■ Problem details ■
Find the word "plus" below. Copy each line that has it.
----------
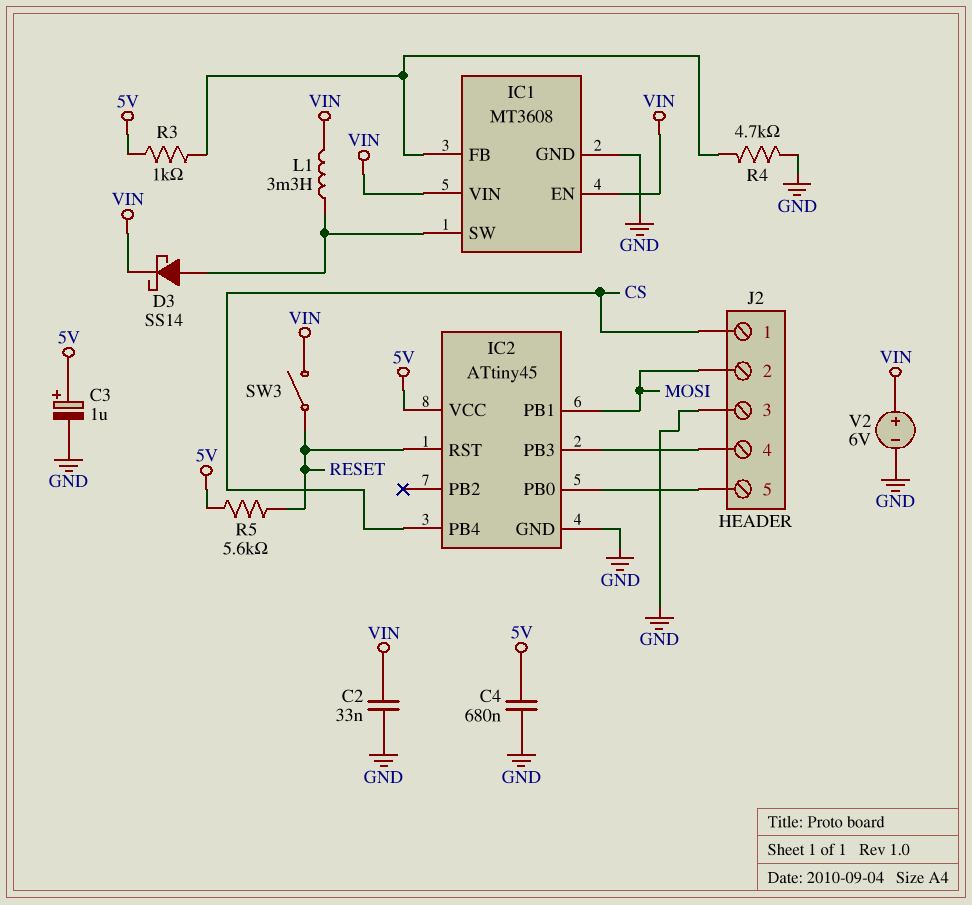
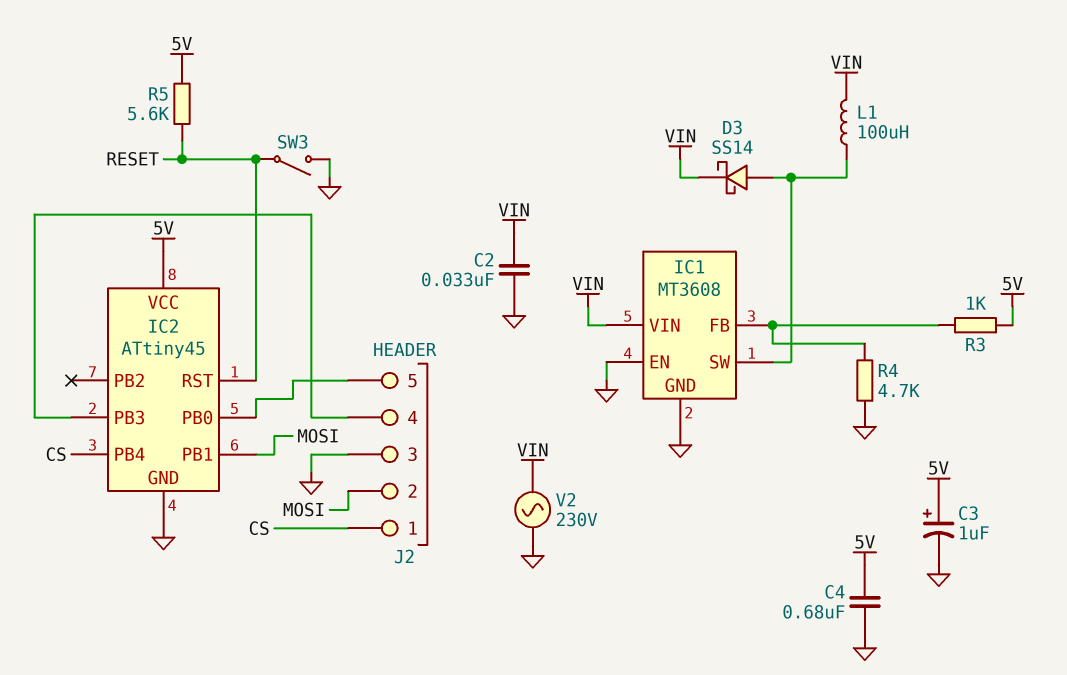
IC1 pin EN: VIN -> GND
L1: 3.3mH (IC1/SW, VIN) -> 100uH (IC1/SW, VIN)
SW3: switch (RESET, VIN) -> switch (GND, RESET)
V2: 6V (plus VIN, minus GND) -> AC 230V (GND, VIN)

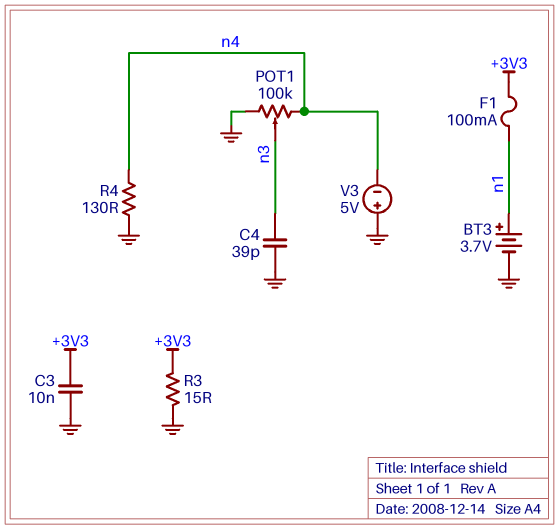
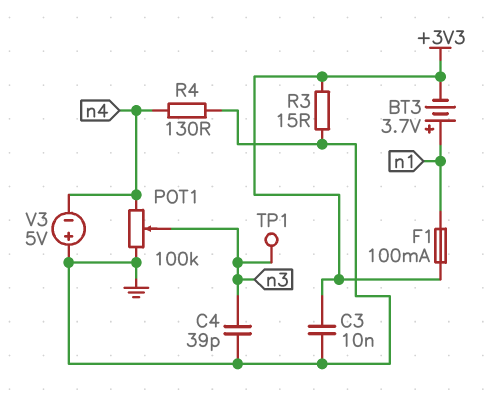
BT3: 3.7V (plus n1, minus GND) -> 3.7V (plus n1, minus +3V3)
TP1: none -> test point (n3)

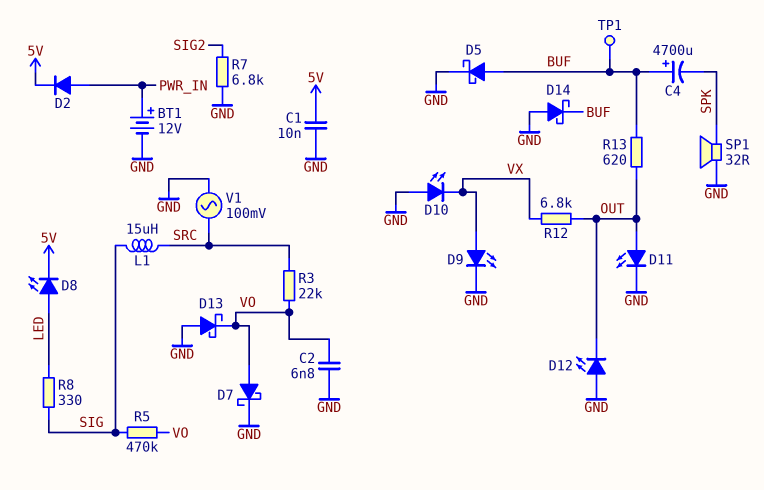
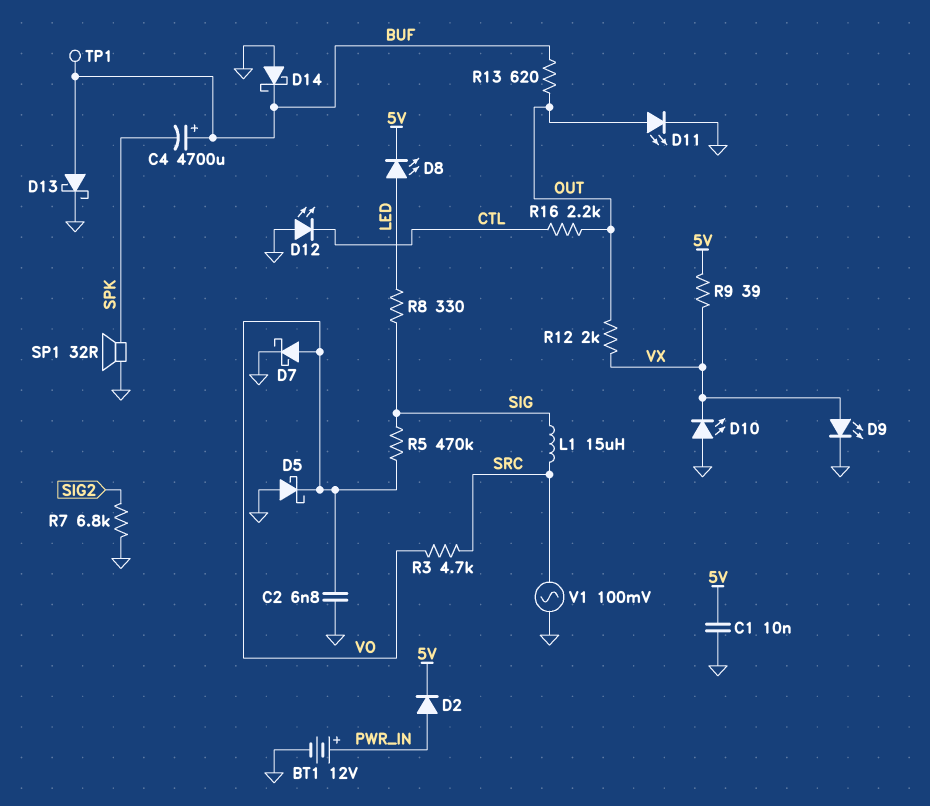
D5: schottky (A BUF, K GND) -> schottky (A GND, K VO)
D12: LED (A GND, K OUT) -> LED (A GND, K CTL)
D13: schottky (A GND, K VO) -> schottky (A BUF, K GND)
R3: 22k (SRC, VO) -> 4.7k (SRC, VO)
R9: none -> 39 (5V, VX)
R12: 6.8k (OUT, VX) -> 2k (OUT, VX)
R16: none -> 2.2k (CTL, OUT)

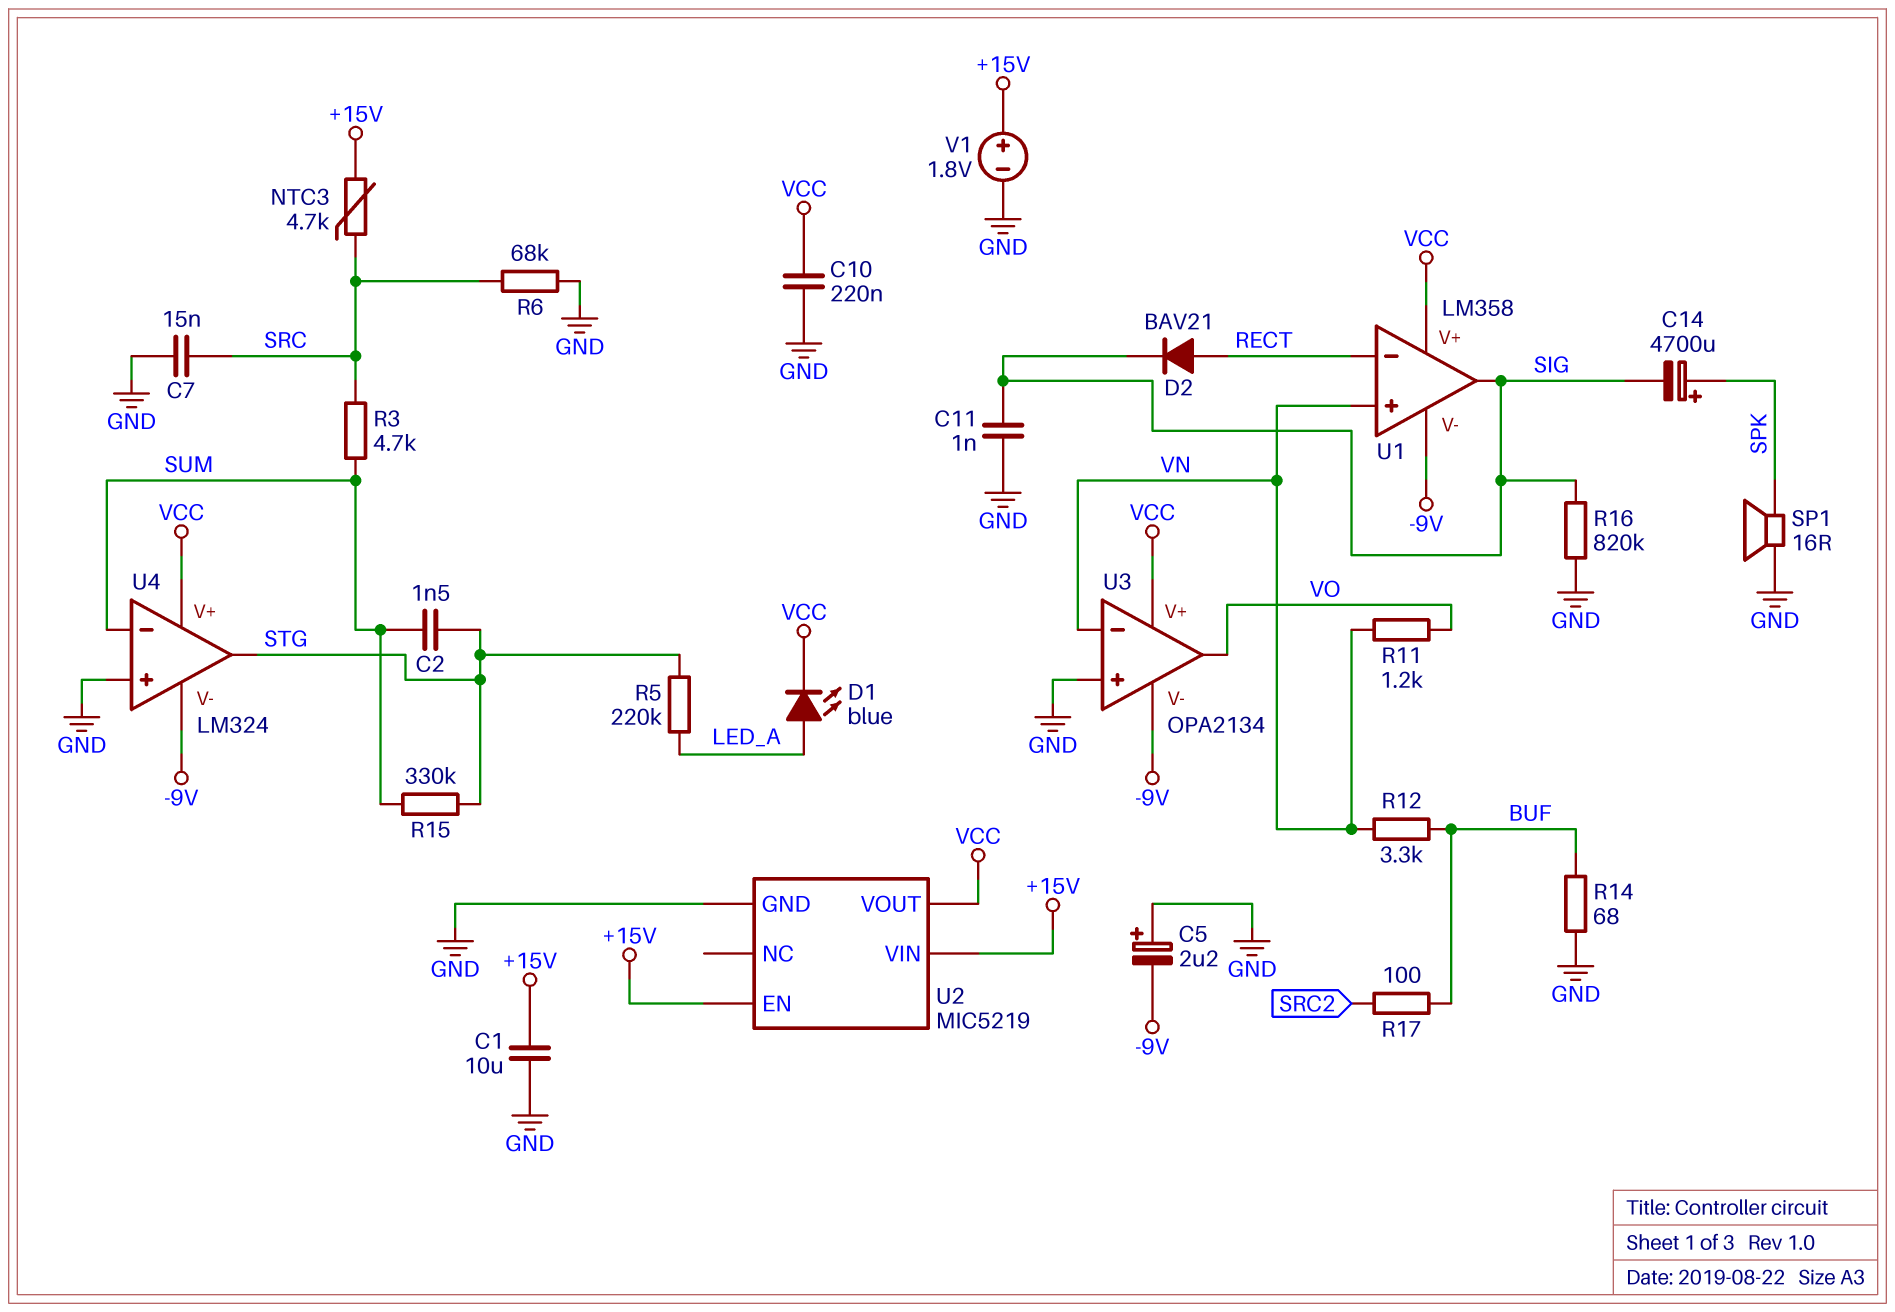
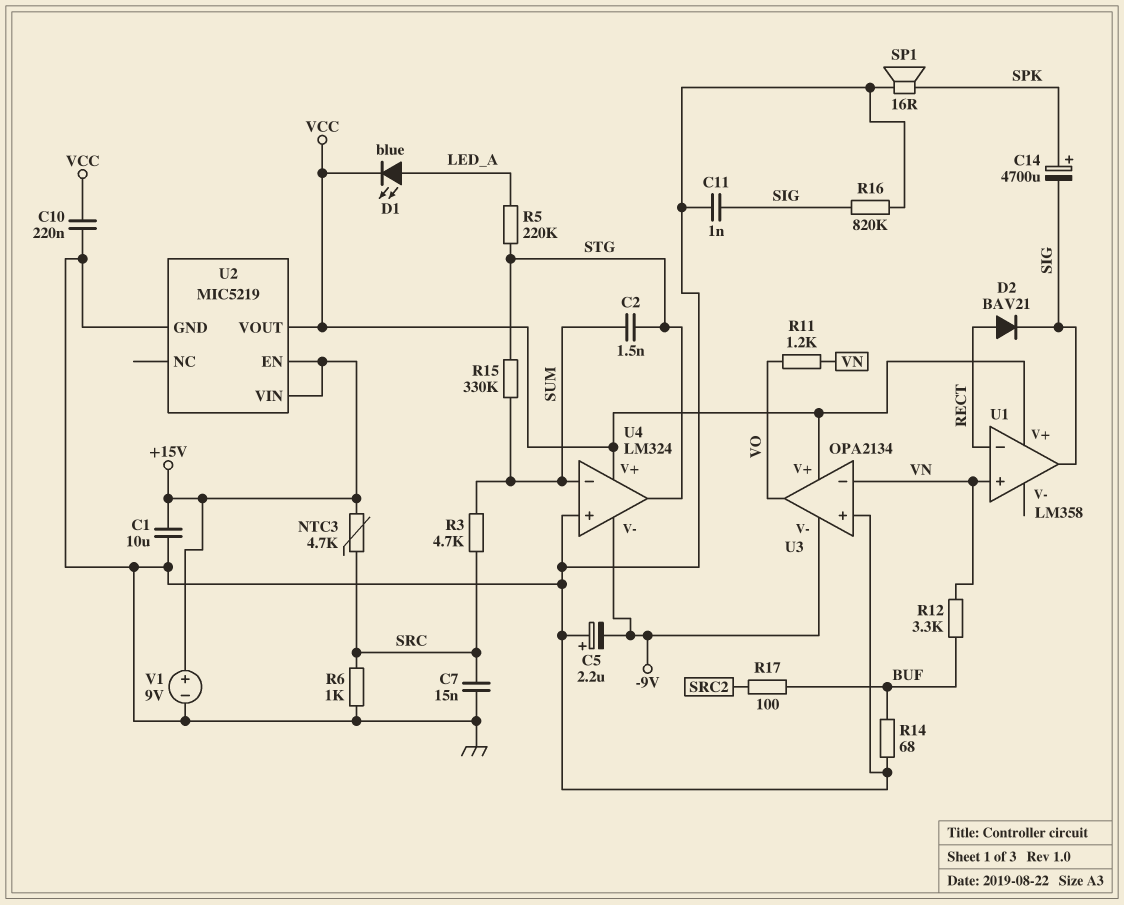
R6: 68k (GND, SRC) -> 1k (GND, SRC)
U1 pin V-: -9V -> none
V1: 1.8V (plus +15V, minus GND) -> 9V (plus +15V, minus GND)

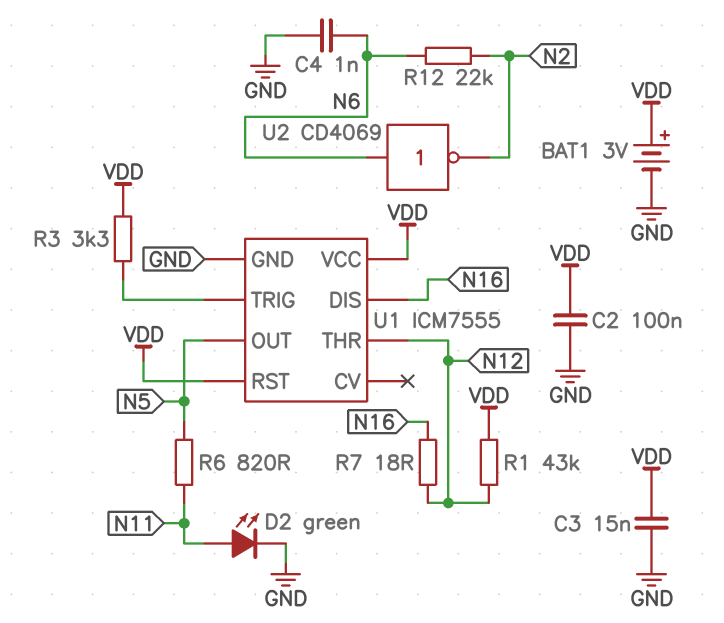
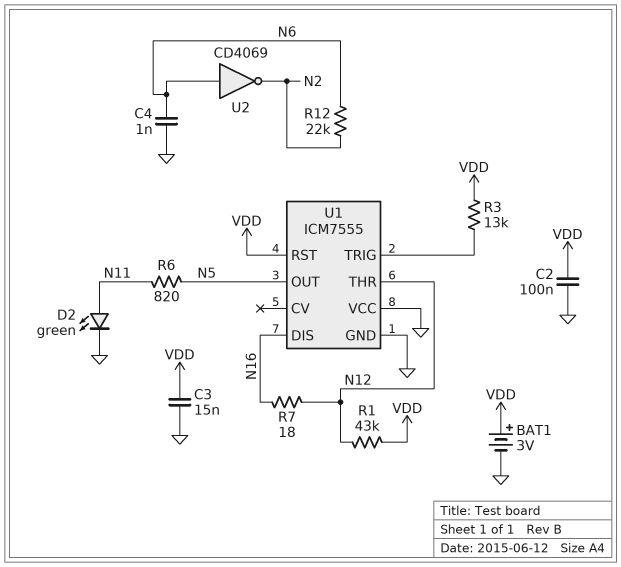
R3: 3.3k (U1/TRIG, VDD) -> 13k (U1/TRIG, VDD)
U1 pin VCC: VDD -> GND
----------
■ Exercise answer ■
V2: 6V (plus VIN, minus GND) -> AC 230V (GND, VIN)
BT3: 3.7V (plus n1, minus GND) -> 3.7V (plus n1, minus +3V3)
V1: 1.8V (plus +15V, minus GND) -> 9V (plus +15V, minus GND)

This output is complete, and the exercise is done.